### Assigned task
Beginning with the first entry, restate the data word for word and leave out the images.

(Revision tracking records)
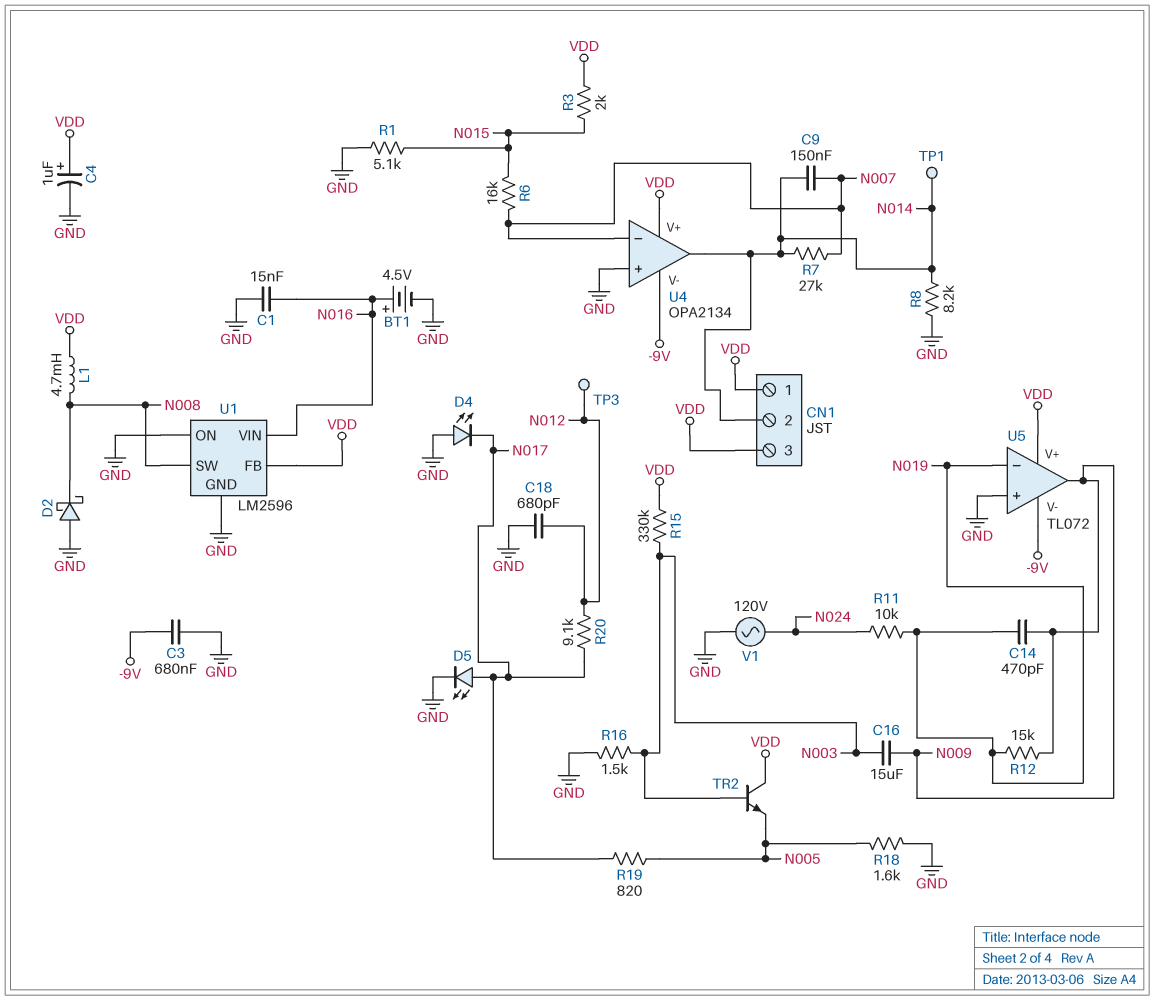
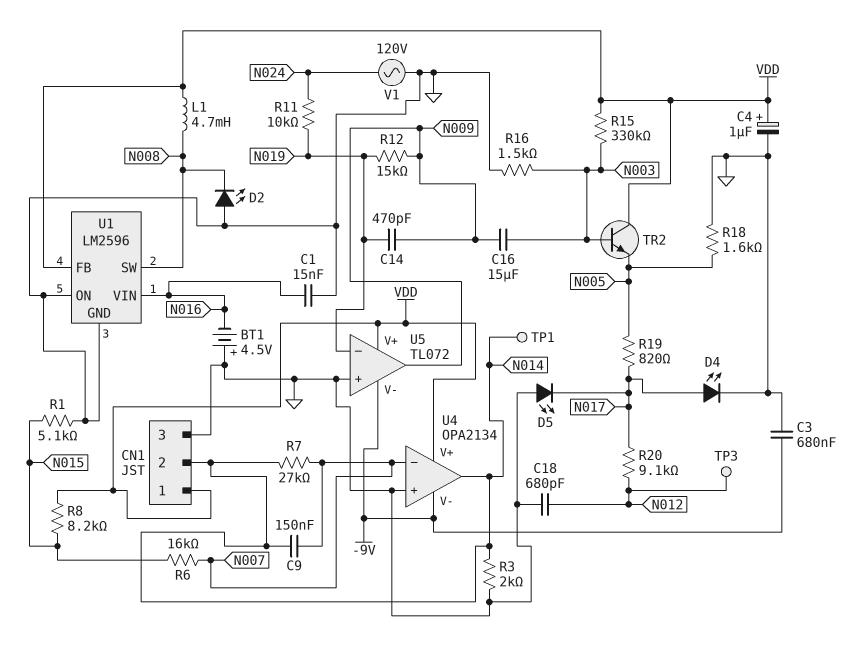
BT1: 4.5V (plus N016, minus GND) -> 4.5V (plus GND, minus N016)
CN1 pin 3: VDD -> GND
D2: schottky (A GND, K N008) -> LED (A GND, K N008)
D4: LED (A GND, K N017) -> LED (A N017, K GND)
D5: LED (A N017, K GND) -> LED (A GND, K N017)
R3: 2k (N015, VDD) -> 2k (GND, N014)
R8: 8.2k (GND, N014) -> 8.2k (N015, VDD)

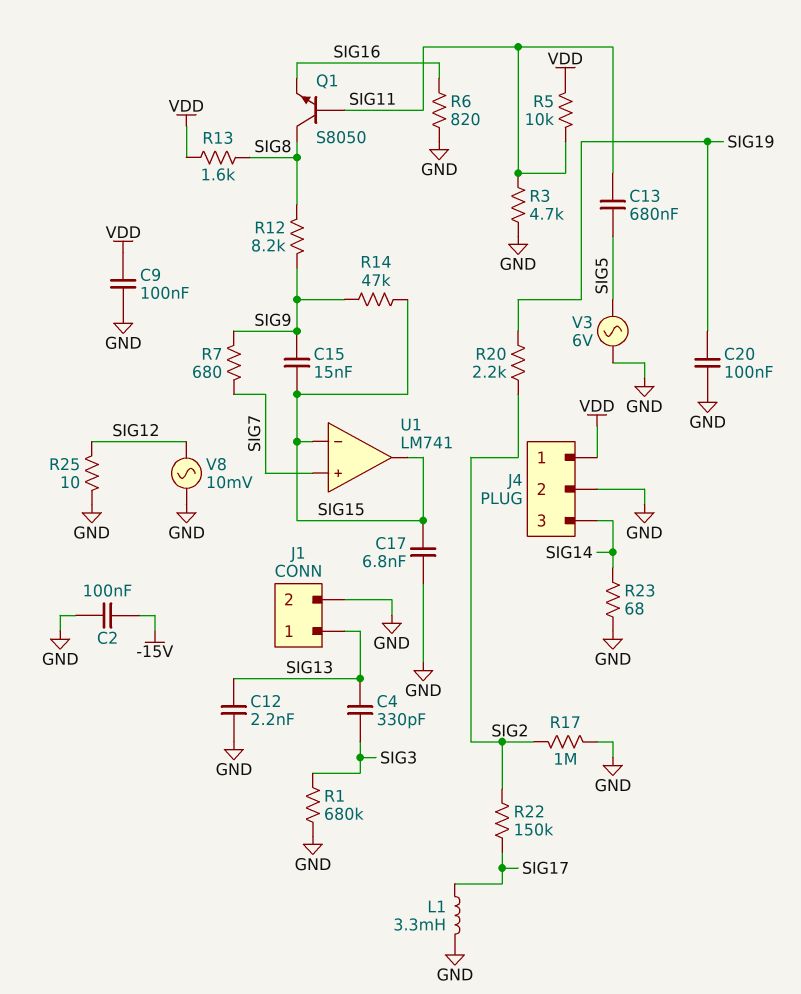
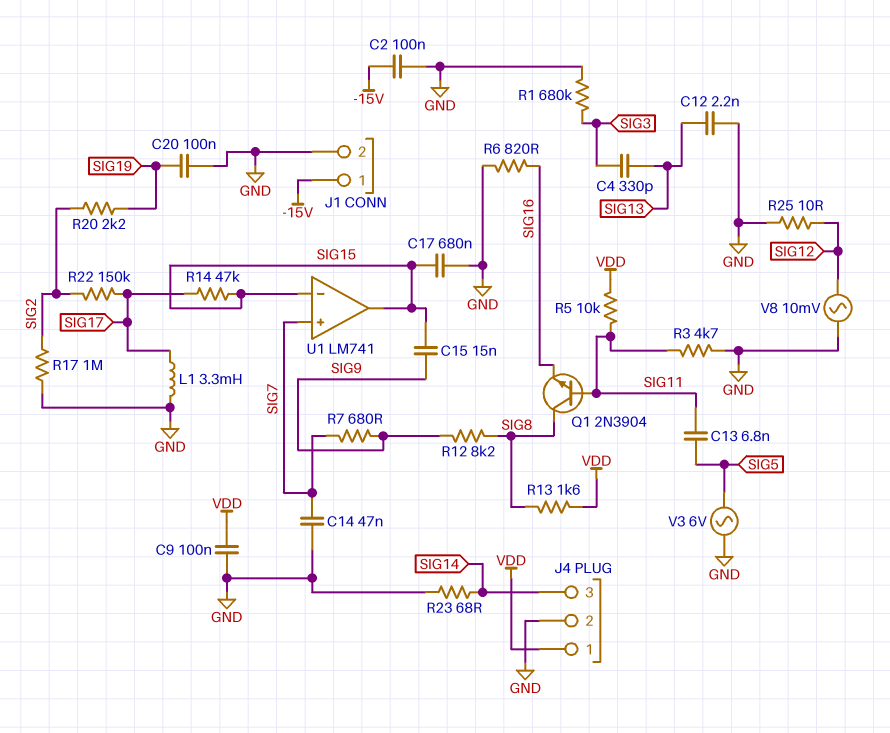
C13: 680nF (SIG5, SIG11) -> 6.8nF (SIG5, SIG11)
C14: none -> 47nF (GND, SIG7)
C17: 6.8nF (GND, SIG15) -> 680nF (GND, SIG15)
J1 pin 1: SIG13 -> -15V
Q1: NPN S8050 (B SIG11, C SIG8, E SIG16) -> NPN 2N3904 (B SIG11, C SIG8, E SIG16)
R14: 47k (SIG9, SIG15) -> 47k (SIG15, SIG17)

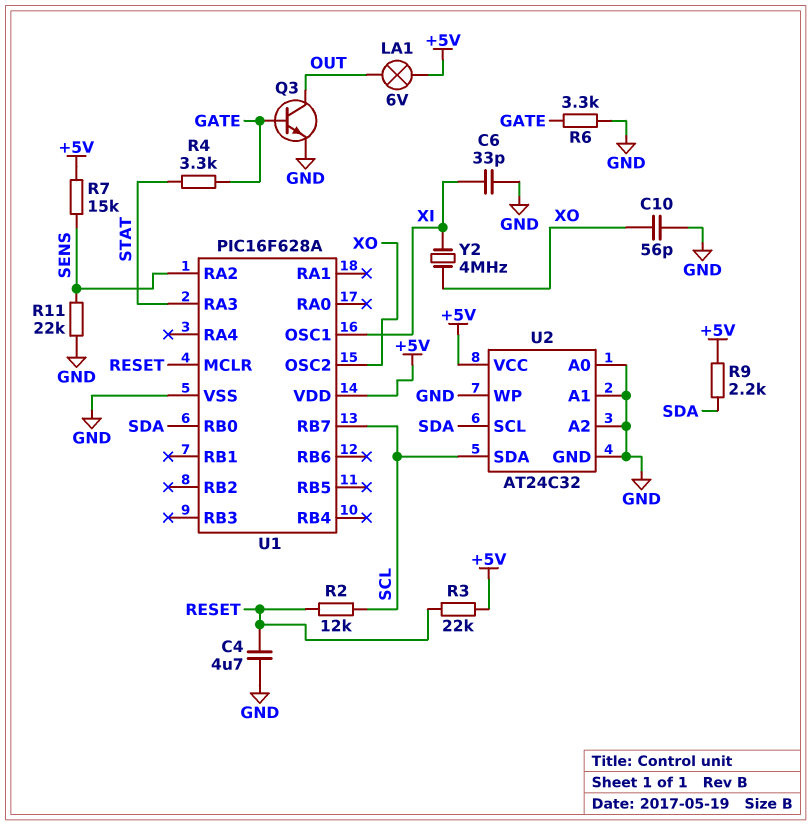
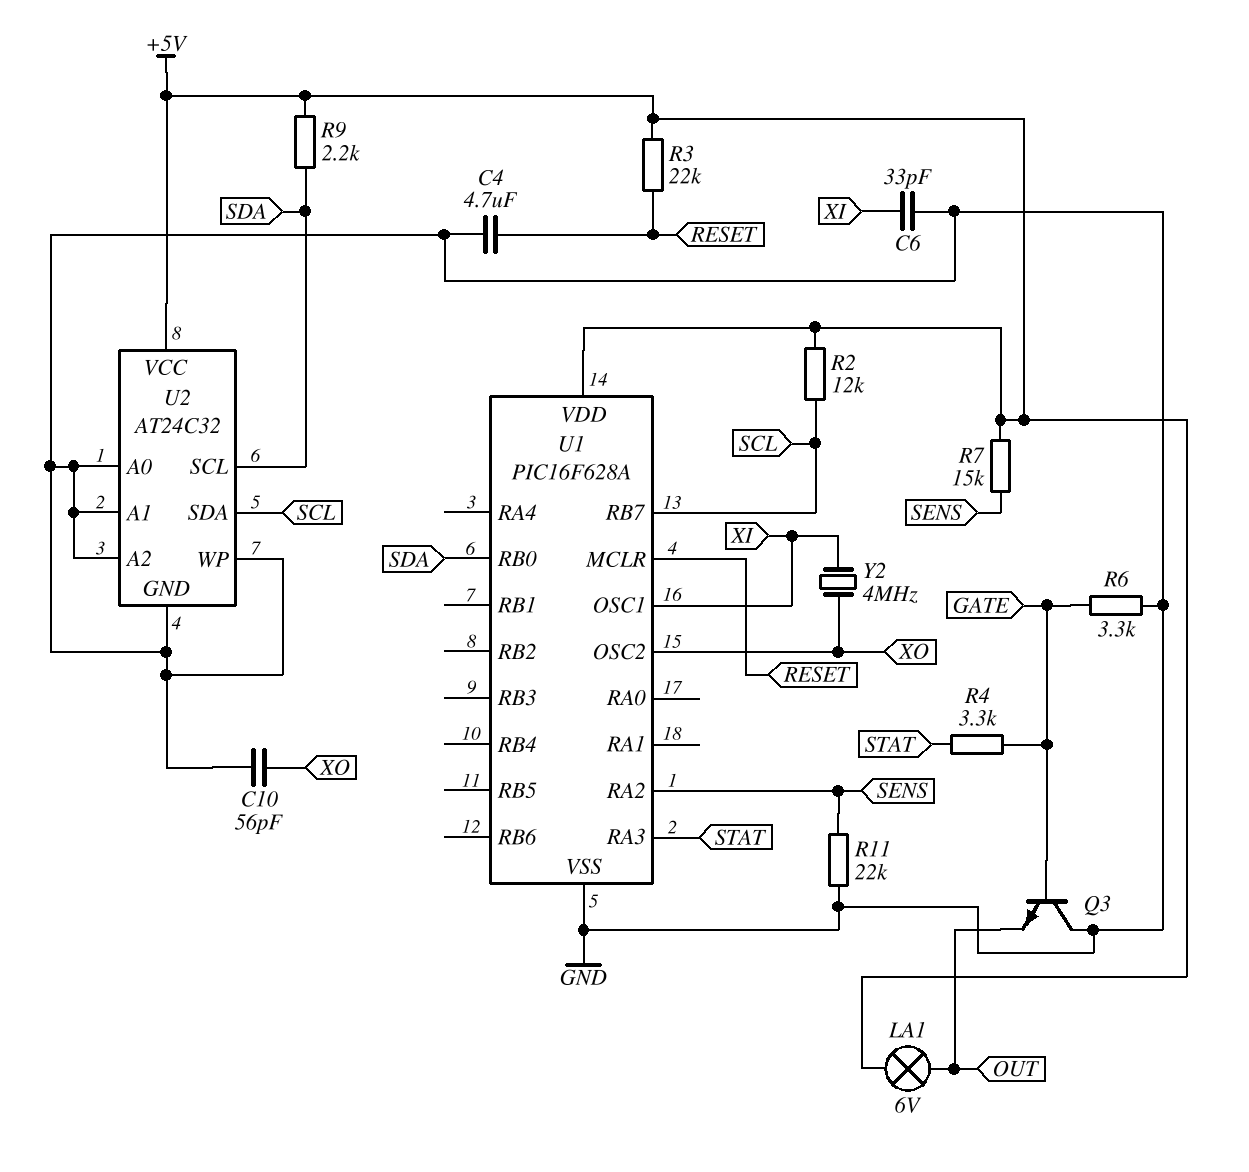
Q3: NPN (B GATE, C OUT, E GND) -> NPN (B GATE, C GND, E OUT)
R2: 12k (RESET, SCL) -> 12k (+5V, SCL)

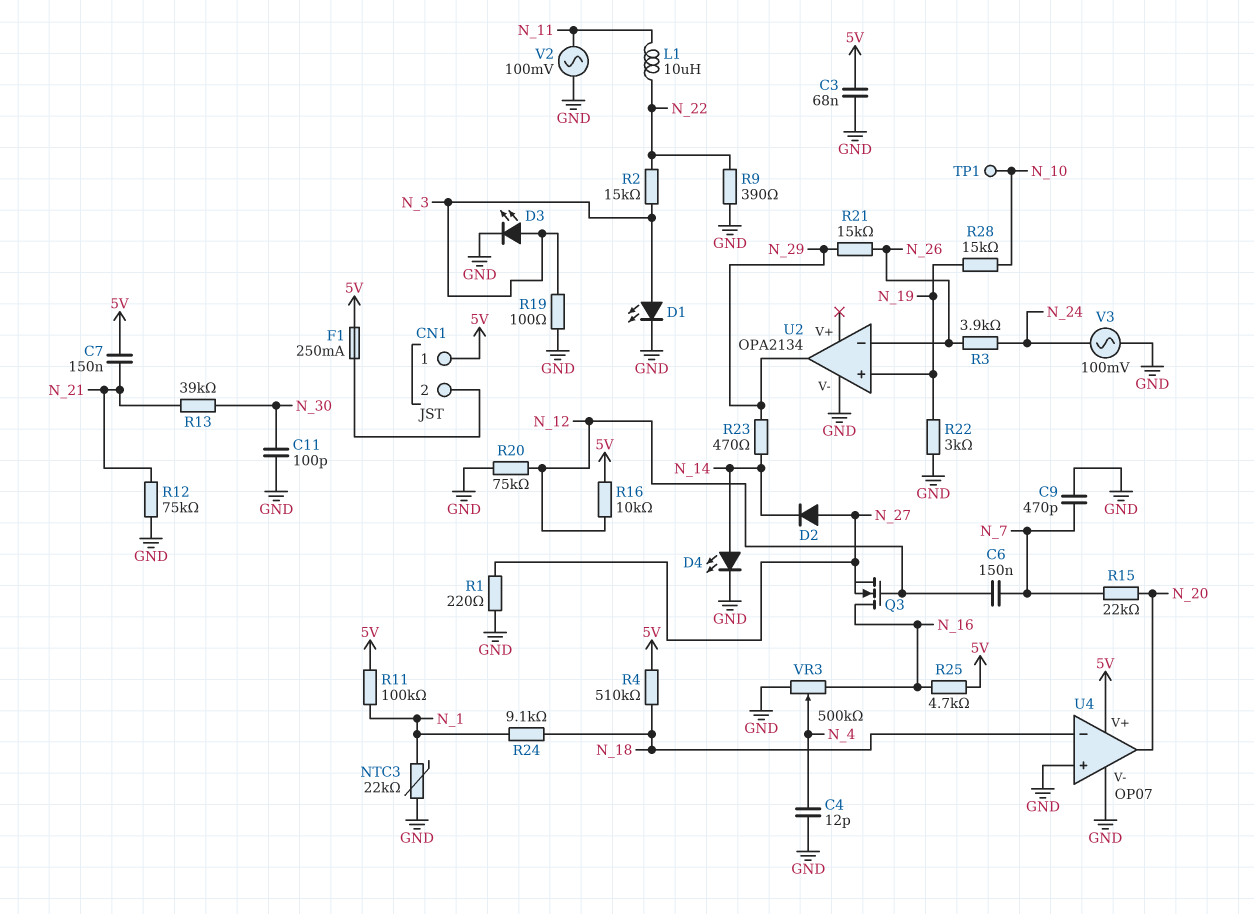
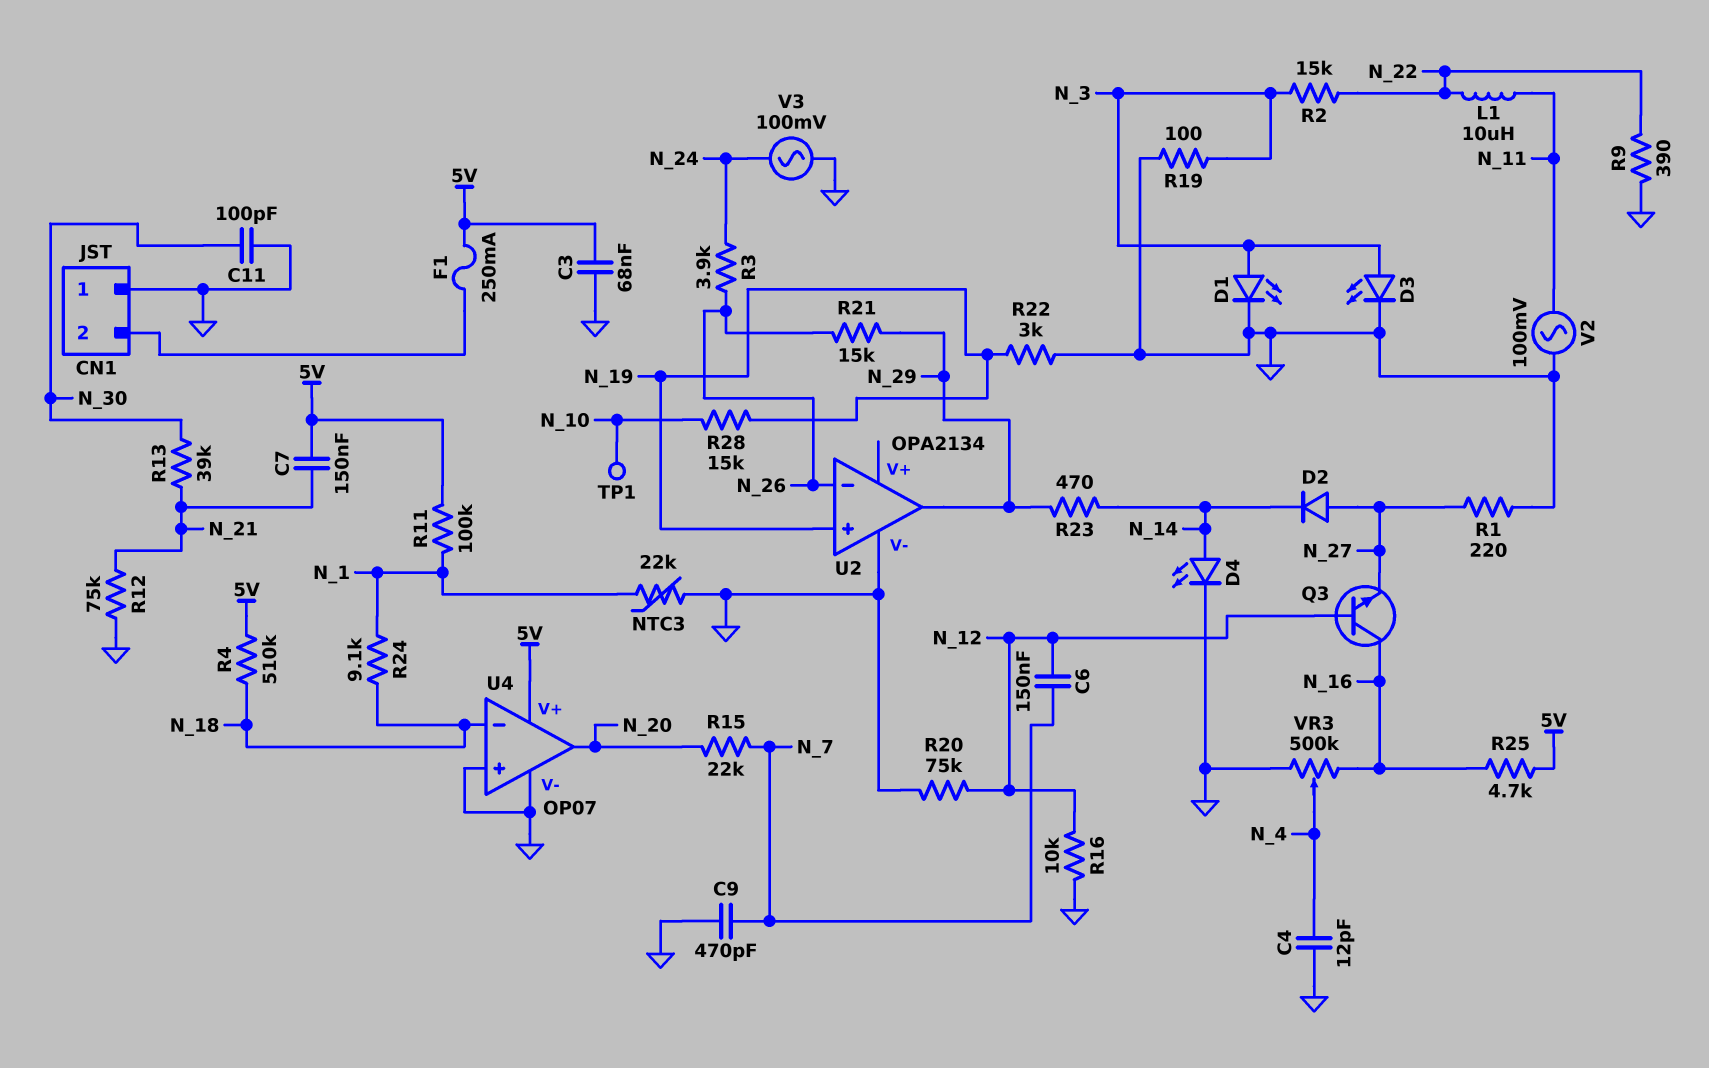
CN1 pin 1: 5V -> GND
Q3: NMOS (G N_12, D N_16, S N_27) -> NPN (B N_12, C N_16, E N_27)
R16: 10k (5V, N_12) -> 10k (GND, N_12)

### The answer
BT1: 4.5V (plus N016, minus GND) -> 4.5V (plus GND, minus N016)
CN1 pin 3: VDD -> GND
D2: schottky (A GND, K N008) -> LED (A GND, K N008)
D4: LED (A GND, K N017) -> LED (A N017, K GND)
D5: LED (A N017, K GND) -> LED (A GND, K N017)
R3: 2k (N015, VDD) -> 2k (GND, N014)
R8: 8.2k (GND, N014) -> 8.2k (N015, VDD)

C13: 680nF (SIG5, SIG11) -> 6.8nF (SIG5, SIG11)
C14: none -> 47nF (GND, SIG7)
C17: 6.8nF (GND, SIG15) -> 680nF (GND, SIG15)
J1 pin 1: SIG13 -> -15V
Q1: NPN S8050 (B SIG11, C SIG8, E SIG16) -> NPN 2N3904 (B SIG11, C SIG8, E SIG16)
R14: 47k (SIG9, SIG15) -> 47k (SIG15, SIG17)

Q3: NPN (B GATE, C OUT, E GND) -> NPN (B GATE, C GND, E OUT)
R2: 12k (RESET, SCL) -> 12k (+5V, SCL)

CN1 pin 1: 5V -> GND
Q3: NMOS (G N_12, D N_16, S N_27) -> NPN (B N_12, C N_16, E N_27)
R16: 10k (5V, N_12) -> 10k (GND, N_12)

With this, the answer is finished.